§ Problem statement
Render every line of the entries below as a Markdown table with the columns Row and Text, numbering the rows and omitting blank lines.

==== Provided data

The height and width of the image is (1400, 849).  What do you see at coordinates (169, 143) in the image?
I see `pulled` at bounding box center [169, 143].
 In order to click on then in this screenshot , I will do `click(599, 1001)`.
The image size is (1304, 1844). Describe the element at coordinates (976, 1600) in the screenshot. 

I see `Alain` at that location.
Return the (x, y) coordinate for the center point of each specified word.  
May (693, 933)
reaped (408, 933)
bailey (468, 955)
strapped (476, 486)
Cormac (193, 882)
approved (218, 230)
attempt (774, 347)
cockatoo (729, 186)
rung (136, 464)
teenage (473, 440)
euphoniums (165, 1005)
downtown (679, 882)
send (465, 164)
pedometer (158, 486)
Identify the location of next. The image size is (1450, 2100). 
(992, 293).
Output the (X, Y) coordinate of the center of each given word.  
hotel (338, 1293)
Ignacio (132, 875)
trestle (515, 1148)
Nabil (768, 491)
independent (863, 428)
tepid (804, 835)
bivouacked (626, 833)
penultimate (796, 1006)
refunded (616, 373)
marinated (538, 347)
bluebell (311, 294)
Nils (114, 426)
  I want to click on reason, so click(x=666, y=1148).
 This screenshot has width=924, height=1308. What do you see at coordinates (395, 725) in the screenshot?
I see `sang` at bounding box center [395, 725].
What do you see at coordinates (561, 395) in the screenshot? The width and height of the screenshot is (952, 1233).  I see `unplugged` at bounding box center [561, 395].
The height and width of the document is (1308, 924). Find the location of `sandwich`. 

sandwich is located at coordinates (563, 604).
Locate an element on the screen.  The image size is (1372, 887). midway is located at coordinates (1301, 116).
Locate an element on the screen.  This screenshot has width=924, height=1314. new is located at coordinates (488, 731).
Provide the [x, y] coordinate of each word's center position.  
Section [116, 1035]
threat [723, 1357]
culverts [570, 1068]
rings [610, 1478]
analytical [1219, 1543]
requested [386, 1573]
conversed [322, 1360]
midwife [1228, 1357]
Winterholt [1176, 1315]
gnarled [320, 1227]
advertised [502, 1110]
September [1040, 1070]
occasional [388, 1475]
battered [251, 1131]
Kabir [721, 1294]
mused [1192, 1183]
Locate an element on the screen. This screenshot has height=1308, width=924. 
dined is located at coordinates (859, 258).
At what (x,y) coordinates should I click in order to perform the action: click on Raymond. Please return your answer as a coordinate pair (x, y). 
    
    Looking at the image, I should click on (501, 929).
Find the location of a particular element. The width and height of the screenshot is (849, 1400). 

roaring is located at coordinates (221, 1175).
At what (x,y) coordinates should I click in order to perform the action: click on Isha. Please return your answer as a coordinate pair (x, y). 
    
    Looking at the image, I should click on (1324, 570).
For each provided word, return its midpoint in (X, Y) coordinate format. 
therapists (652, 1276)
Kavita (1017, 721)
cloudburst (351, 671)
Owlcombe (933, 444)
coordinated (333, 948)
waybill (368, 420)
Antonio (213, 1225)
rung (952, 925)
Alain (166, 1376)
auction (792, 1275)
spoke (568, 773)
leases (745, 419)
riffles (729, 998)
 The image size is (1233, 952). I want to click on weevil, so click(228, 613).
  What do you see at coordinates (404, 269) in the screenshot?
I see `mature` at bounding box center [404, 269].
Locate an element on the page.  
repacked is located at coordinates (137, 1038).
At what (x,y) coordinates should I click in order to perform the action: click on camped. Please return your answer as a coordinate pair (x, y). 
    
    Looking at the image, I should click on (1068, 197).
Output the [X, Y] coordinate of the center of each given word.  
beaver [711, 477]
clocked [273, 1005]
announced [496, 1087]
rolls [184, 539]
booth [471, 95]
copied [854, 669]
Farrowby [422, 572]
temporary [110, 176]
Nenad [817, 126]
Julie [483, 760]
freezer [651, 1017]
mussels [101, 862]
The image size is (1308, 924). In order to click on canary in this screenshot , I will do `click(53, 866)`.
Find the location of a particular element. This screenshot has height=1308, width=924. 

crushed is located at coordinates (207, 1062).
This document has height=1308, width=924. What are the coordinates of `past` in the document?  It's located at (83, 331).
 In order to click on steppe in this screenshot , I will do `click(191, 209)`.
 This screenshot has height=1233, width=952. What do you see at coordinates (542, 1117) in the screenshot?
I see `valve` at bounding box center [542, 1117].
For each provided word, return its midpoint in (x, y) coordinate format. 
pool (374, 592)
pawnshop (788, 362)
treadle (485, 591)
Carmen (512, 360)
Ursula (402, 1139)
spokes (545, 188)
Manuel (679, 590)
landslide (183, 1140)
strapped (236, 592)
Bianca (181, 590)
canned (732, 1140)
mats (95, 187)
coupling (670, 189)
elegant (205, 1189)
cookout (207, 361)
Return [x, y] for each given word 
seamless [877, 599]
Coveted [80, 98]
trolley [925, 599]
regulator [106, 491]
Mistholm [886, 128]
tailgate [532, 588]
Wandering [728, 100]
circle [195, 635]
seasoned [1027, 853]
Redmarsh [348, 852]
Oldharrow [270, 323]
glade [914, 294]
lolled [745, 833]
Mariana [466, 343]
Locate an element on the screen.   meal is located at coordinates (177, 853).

========

§ Answer
| Row | Text |
|---|---|
| 1 | The height and width of the image is (1400, 849).  What do you see at coordinates (169, 143) in the image? |
| 2 | I see `pulled` at bounding box center [169, 143]. |
| 3 |  In order to click on then in this screenshot , I will do `click(599, 1001)`. |
| 4 | The image size is (1304, 1844). Describe the element at coordinates (976, 1600) in the screenshot.  |
| 5 | I see `Alain` at that location. |
| 6 | Return the (x, y) coordinate for the center point of each specified word.   |
| 7 | May (693, 933) |
| 8 | reaped (408, 933) |
| 9 | bailey (468, 955) |
| 10 | strapped (476, 486) |
| 11 | Cormac (193, 882) |
| 12 | approved (218, 230) |
| 13 | attempt (774, 347) |
| 14 | cockatoo (729, 186) |
| 15 | rung (136, 464) |
| 16 | teenage (473, 440) |
| 17 | euphoniums (165, 1005) |
| 18 | downtown (679, 882) |
| 19 | send (465, 164) |
| 20 | pedometer (158, 486) |
| 21 | Identify the location of next. The image size is (1450, 2100).  |
| 22 | (992, 293). |
| 23 | Output the (X, Y) coordinate of the center of each given word.   |
| 24 | hotel (338, 1293) |
| 25 | Ignacio (132, 875) |
| 26 | trestle (515, 1148) |
| 27 | Nabil (768, 491) |
| 28 | independent (863, 428) |
| 29 | tepid (804, 835) |
| 30 | bivouacked (626, 833) |
| 31 | penultimate (796, 1006) |
| 32 | refunded (616, 373) |
| 33 | marinated (538, 347) |
| 34 | bluebell (311, 294) |
| 35 | Nils (114, 426) |
| 36 |   I want to click on reason, so click(x=666, y=1148). |
| 37 |  This screenshot has width=924, height=1308. What do you see at coordinates (395, 725) in the screenshot? |
| 38 | I see `sang` at bounding box center [395, 725]. |
| 39 | What do you see at coordinates (561, 395) in the screenshot? The width and height of the screenshot is (952, 1233).  I see `unplugged` at bounding box center [561, 395]. |
| 40 | The height and width of the document is (1308, 924). Find the location of `sandwich`.  |
| 41 | sandwich is located at coordinates (563, 604). |
| 42 | Locate an element on the screen.  The image size is (1372, 887). midway is located at coordinates (1301, 116). |
| 43 | Locate an element on the screen.  This screenshot has width=924, height=1314. new is located at coordinates (488, 731). |
| 44 | Provide the [x, y] coordinate of each word's center position.   |
| 45 | Section [116, 1035] |
| 46 | threat [723, 1357] |
| 47 | culverts [570, 1068] |
| 48 | rings [610, 1478] |
| 49 | analytical [1219, 1543] |
| 50 | requested [386, 1573] |
| 51 | conversed [322, 1360] |
| 52 | midwife [1228, 1357] |
| 53 | Winterholt [1176, 1315] |
| 54 | gnarled [320, 1227] |
| 55 | advertised [502, 1110] |
| 56 | September [1040, 1070] |
| 57 | occasional [388, 1475] |
| 58 | battered [251, 1131] |
| 59 | Kabir [721, 1294] |
| 60 | mused [1192, 1183] |
| 61 | Locate an element on the screen. This screenshot has height=1308, width=924.  |
| 62 | dined is located at coordinates (859, 258). |
| 63 | At what (x,y) coordinates should I click in order to perform the action: click on Raymond. Please return your answer as a coordinate pair (x, y).  |
| 64 |     Looking at the image, I should click on (501, 929). |
| 65 | Find the location of a particular element. The width and height of the screenshot is (849, 1400).  |
| 66 | roaring is located at coordinates (221, 1175). |
| 67 | At what (x,y) coordinates should I click in order to perform the action: click on Isha. Please return your answer as a coordinate pair (x, y).  |
| 68 |     Looking at the image, I should click on (1324, 570). |
| 69 | For each provided word, return its midpoint in (X, Y) coordinate format.  |
| 70 | therapists (652, 1276) |
| 71 | Kavita (1017, 721) |
| 72 | cloudburst (351, 671) |
| 73 | Owlcombe (933, 444) |
| 74 | coordinated (333, 948) |
| 75 | waybill (368, 420) |
| 76 | Antonio (213, 1225) |
| 77 | rung (952, 925) |
| 78 | Alain (166, 1376) |
| 79 | auction (792, 1275) |
| 80 | spoke (568, 773) |
| 81 | leases (745, 419) |
| 82 | riffles (729, 998) |
| 83 |  The image size is (1233, 952). I want to click on weevil, so click(228, 613). |
| 84 |   What do you see at coordinates (404, 269) in the screenshot? |
| 85 | I see `mature` at bounding box center [404, 269]. |
| 86 | Locate an element on the page.   |
| 87 | repacked is located at coordinates (137, 1038). |
| 88 | At what (x,y) coordinates should I click in order to perform the action: click on camped. Please return your answer as a coordinate pair (x, y).  |
| 89 |     Looking at the image, I should click on (1068, 197). |
| 90 | Output the [X, Y] coordinate of the center of each given word.   |
| 91 | beaver [711, 477] |
| 92 | clocked [273, 1005] |
| 93 | announced [496, 1087] |
| 94 | rolls [184, 539] |
| 95 | booth [471, 95] |
| 96 | copied [854, 669] |
| 97 | Farrowby [422, 572] |
| 98 | temporary [110, 176] |
| 99 | Nenad [817, 126] |
| 100 | Julie [483, 760] |
| 101 | freezer [651, 1017] |
| 102 | mussels [101, 862] |
| 103 | The image size is (1308, 924). In order to click on canary in this screenshot , I will do `click(53, 866)`. |
| 104 | Find the location of a particular element. This screenshot has height=1308, width=924.  |
| 105 | crushed is located at coordinates (207, 1062). |
| 106 | This document has height=1308, width=924. What are the coordinates of `past` in the document?  It's located at (83, 331). |
| 107 |  In order to click on steppe in this screenshot , I will do `click(191, 209)`. |
| 108 |  This screenshot has height=1233, width=952. What do you see at coordinates (542, 1117) in the screenshot? |
| 109 | I see `valve` at bounding box center [542, 1117]. |
| 110 | For each provided word, return its midpoint in (x, y) coordinate format.  |
| 111 | pool (374, 592) |
| 112 | pawnshop (788, 362) |
| 113 | treadle (485, 591) |
| 114 | Carmen (512, 360) |
| 115 | Ursula (402, 1139) |
| 116 | spokes (545, 188) |
| 117 | Manuel (679, 590) |
| 118 | landslide (183, 1140) |
| 119 | strapped (236, 592) |
| 120 | Bianca (181, 590) |
| 121 | canned (732, 1140) |
| 122 | mats (95, 187) |
| 123 | coupling (670, 189) |
| 124 | elegant (205, 1189) |
| 125 | cookout (207, 361) |
| 126 | Return [x, y] for each given word  |
| 127 | seamless [877, 599] |
| 128 | Coveted [80, 98] |
| 129 | trolley [925, 599] |
| 130 | regulator [106, 491] |
| 131 | Mistholm [886, 128] |
| 132 | tailgate [532, 588] |
| 133 | Wandering [728, 100] |
| 134 | circle [195, 635] |
| 135 | seasoned [1027, 853] |
| 136 | Redmarsh [348, 852] |
| 137 | Oldharrow [270, 323] |
| 138 | glade [914, 294] |
| 139 | lolled [745, 833] |
| 140 | Mariana [466, 343] |
| 141 | Locate an element on the screen.   meal is located at coordinates (177, 853). |